__RAW DATA__.
■ ■ ■
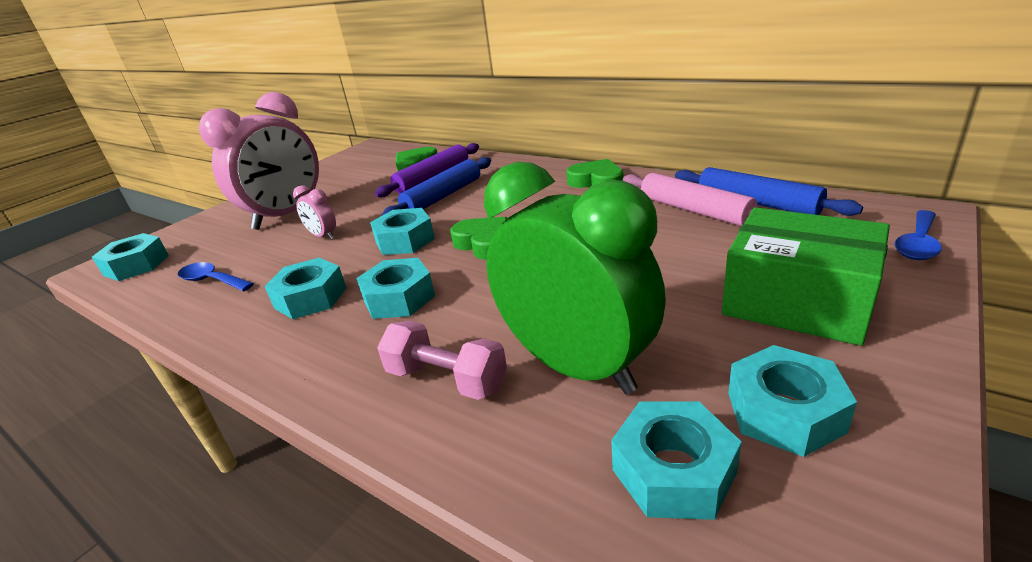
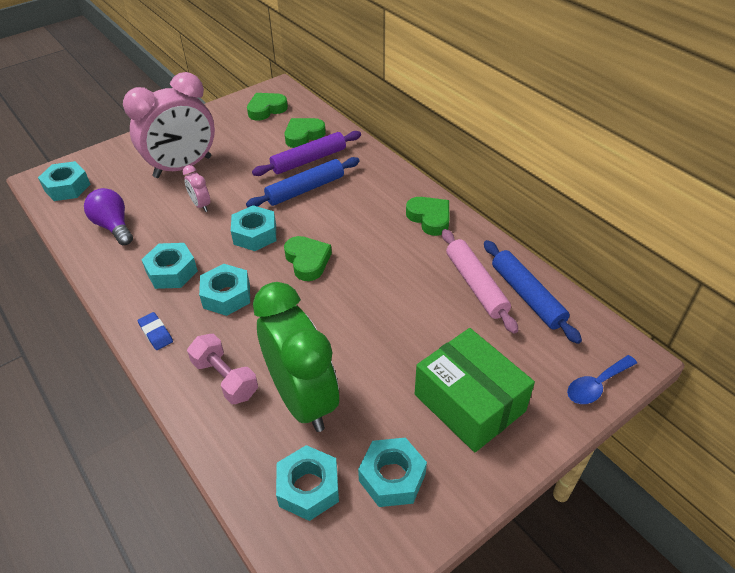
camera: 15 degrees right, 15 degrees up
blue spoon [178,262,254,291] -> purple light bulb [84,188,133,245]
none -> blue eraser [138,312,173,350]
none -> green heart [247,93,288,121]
■ ■ ■
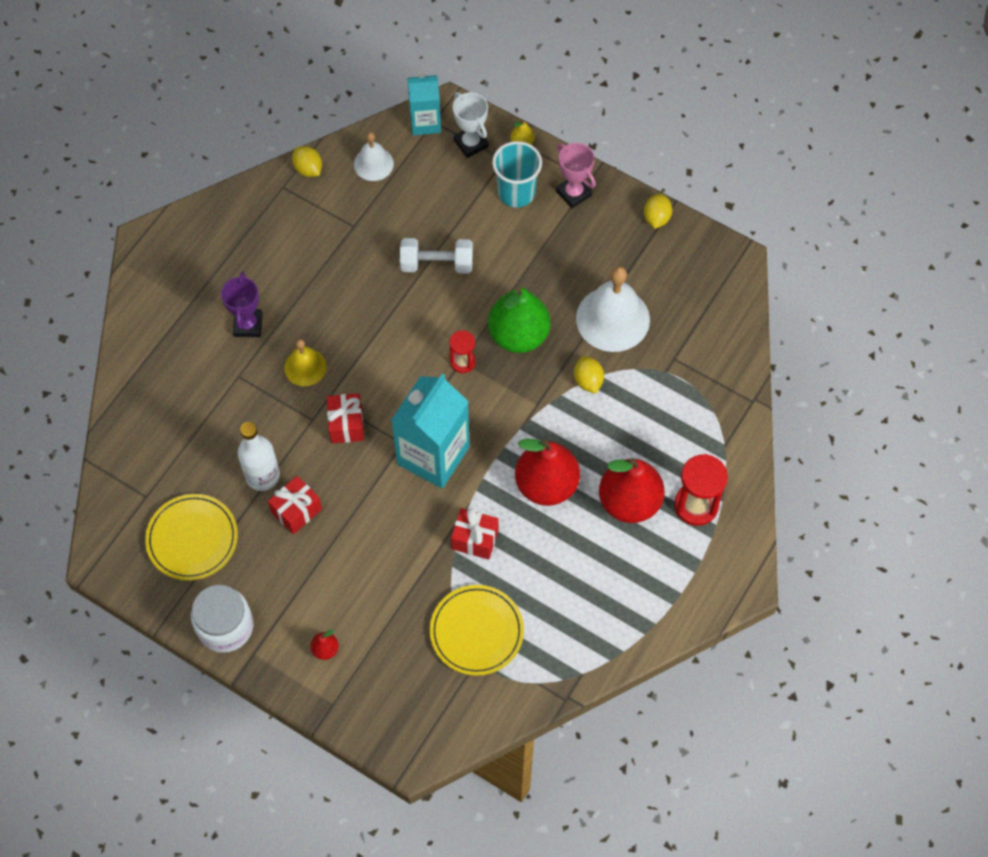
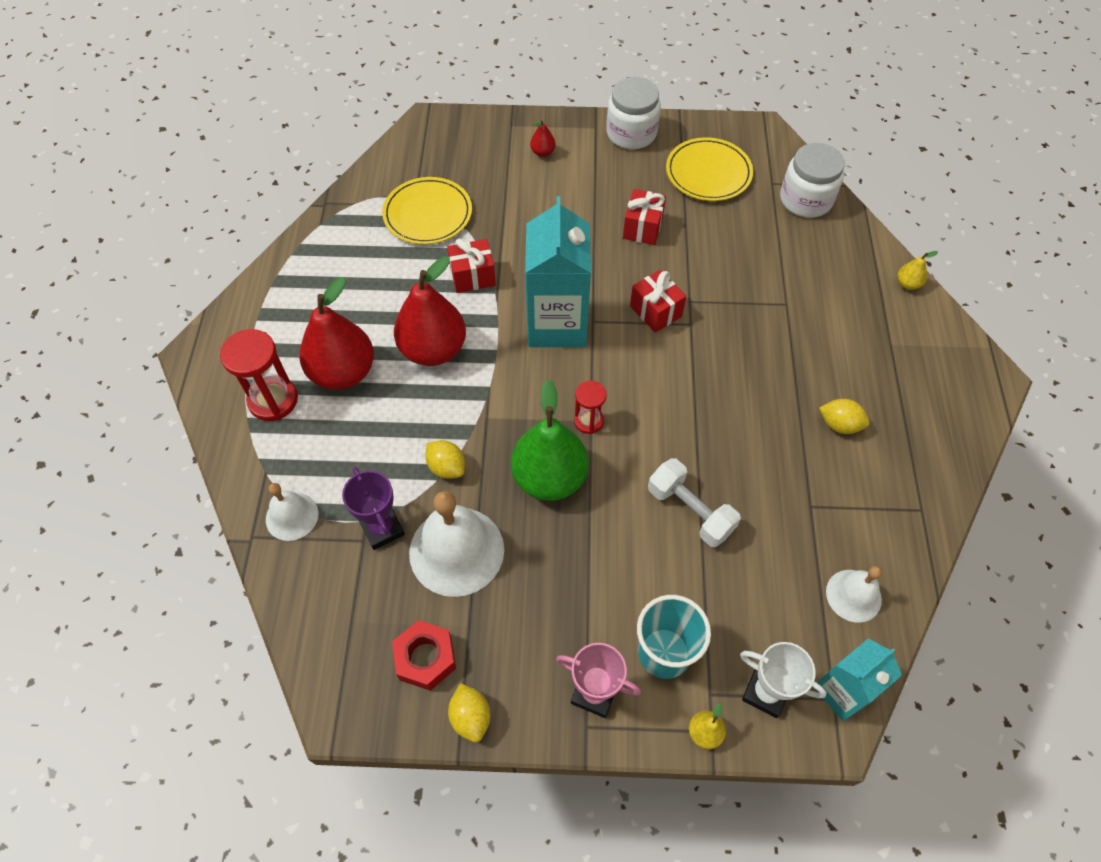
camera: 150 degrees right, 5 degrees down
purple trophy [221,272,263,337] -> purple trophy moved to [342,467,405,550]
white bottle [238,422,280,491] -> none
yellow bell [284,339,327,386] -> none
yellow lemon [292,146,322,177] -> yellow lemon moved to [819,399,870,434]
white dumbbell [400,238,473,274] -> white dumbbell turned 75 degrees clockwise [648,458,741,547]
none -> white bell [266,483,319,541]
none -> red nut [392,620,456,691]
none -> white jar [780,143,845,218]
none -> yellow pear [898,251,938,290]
■ ■ ■
__ACTIVITY__.
Within the material above, extract exactly the lines that start at the line containing "camera: 150 degrees right, 5 degrees down" and stop after the line containing "none -> yellow pear [898,251,938,290]", and only those.

__FINISHED TASK__.
camera: 150 degrees right, 5 degrees down
purple trophy [221,272,263,337] -> purple trophy moved to [342,467,405,550]
white bottle [238,422,280,491] -> none
yellow bell [284,339,327,386] -> none
yellow lemon [292,146,322,177] -> yellow lemon moved to [819,399,870,434]
white dumbbell [400,238,473,274] -> white dumbbell turned 75 degrees clockwise [648,458,741,547]
none -> white bell [266,483,319,541]
none -> red nut [392,620,456,691]
none -> white jar [780,143,845,218]
none -> yellow pear [898,251,938,290]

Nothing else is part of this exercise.